:: WHAT YOU WILL DO ::
Output a verbatim copy of the data, cut off after the line that contains "(506, 425) = (297, 190): pink".

Scene edit records:

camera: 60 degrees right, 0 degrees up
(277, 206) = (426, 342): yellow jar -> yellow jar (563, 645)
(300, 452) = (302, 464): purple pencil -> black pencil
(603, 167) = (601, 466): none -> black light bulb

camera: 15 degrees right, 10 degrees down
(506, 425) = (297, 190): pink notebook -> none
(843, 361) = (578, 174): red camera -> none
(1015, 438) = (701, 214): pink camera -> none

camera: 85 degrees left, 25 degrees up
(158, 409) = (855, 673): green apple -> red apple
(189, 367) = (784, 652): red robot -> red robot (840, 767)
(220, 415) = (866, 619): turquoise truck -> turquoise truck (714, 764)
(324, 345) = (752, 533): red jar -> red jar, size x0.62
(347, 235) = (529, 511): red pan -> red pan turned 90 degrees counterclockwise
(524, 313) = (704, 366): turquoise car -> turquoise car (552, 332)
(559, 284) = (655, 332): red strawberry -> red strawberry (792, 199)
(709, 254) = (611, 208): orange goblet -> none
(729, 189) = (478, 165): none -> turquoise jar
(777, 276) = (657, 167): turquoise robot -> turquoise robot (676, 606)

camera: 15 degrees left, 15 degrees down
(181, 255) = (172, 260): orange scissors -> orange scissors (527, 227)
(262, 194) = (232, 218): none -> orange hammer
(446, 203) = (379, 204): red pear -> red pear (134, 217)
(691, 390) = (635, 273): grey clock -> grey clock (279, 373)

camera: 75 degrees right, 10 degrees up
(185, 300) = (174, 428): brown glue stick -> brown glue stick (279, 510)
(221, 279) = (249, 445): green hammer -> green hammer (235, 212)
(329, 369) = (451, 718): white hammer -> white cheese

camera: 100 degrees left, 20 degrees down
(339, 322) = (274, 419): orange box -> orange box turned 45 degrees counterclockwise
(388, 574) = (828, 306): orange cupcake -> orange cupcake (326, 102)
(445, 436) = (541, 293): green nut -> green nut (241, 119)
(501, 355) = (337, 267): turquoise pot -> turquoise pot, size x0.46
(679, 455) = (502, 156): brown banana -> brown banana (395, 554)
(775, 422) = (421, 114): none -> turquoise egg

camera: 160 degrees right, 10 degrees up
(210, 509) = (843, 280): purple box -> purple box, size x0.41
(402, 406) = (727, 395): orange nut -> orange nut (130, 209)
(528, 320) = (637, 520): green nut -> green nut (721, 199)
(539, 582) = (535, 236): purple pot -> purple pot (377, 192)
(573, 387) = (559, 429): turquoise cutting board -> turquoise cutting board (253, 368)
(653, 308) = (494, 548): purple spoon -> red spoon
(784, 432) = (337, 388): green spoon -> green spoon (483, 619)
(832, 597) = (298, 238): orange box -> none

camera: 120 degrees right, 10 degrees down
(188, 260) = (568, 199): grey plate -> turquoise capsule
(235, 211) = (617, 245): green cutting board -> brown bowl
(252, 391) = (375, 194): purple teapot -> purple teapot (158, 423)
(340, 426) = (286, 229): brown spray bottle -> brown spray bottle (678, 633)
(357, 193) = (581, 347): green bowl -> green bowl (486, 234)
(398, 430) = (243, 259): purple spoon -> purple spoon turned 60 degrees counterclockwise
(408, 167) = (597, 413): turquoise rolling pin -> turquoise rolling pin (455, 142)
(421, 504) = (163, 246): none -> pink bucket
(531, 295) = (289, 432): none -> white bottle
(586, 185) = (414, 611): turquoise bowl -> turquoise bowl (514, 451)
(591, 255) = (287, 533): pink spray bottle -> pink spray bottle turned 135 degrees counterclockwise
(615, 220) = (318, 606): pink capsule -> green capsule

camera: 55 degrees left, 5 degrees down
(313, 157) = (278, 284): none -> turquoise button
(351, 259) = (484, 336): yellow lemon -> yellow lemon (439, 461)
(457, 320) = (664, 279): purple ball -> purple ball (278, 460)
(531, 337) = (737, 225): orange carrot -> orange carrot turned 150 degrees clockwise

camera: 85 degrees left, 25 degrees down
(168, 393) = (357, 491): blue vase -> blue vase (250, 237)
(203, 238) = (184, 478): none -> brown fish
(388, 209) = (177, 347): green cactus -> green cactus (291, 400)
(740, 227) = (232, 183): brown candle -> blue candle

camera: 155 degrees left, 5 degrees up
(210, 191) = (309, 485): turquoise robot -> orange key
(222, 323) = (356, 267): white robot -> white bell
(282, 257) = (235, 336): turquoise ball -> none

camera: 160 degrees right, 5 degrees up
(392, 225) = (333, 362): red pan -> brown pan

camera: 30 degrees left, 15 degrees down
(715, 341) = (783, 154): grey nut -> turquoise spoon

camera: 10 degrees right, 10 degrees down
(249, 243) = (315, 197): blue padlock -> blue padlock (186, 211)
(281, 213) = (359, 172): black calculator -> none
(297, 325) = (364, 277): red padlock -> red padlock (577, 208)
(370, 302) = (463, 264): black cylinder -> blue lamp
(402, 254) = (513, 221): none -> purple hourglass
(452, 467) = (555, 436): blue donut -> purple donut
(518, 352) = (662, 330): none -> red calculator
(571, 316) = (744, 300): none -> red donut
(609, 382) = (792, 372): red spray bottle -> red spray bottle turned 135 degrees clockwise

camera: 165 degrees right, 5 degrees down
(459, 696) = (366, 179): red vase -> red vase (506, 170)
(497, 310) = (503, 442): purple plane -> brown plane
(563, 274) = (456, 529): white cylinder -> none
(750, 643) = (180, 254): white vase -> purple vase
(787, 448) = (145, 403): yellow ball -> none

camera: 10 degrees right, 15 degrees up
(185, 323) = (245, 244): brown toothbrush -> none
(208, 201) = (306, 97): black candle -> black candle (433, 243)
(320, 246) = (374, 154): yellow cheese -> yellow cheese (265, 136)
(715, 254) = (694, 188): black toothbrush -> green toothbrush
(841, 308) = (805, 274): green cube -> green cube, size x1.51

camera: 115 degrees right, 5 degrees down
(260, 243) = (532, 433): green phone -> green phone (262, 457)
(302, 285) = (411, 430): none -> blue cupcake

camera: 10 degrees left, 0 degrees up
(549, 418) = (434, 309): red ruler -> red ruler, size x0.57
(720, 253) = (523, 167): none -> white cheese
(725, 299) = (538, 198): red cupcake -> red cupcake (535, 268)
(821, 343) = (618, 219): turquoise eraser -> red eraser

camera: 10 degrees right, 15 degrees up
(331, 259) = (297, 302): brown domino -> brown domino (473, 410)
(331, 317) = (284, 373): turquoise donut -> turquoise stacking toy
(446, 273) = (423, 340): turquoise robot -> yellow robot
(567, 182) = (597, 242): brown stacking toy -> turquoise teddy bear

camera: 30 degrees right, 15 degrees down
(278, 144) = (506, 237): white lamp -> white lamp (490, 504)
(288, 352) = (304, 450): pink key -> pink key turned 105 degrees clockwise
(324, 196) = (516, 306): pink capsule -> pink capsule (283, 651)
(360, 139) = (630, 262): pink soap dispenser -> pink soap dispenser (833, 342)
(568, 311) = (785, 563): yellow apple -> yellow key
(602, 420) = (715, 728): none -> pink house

:: WRITTEN SOLUTION ::
camera: 60 degrees right, 0 degrees up
(277, 206) = (426, 342): yellow jar -> yellow jar (563, 645)
(300, 452) = (302, 464): purple pencil -> black pencil
(603, 167) = (601, 466): none -> black light bulb

camera: 15 degrees right, 10 degrees down
(506, 425) = (297, 190): pink notebook -> none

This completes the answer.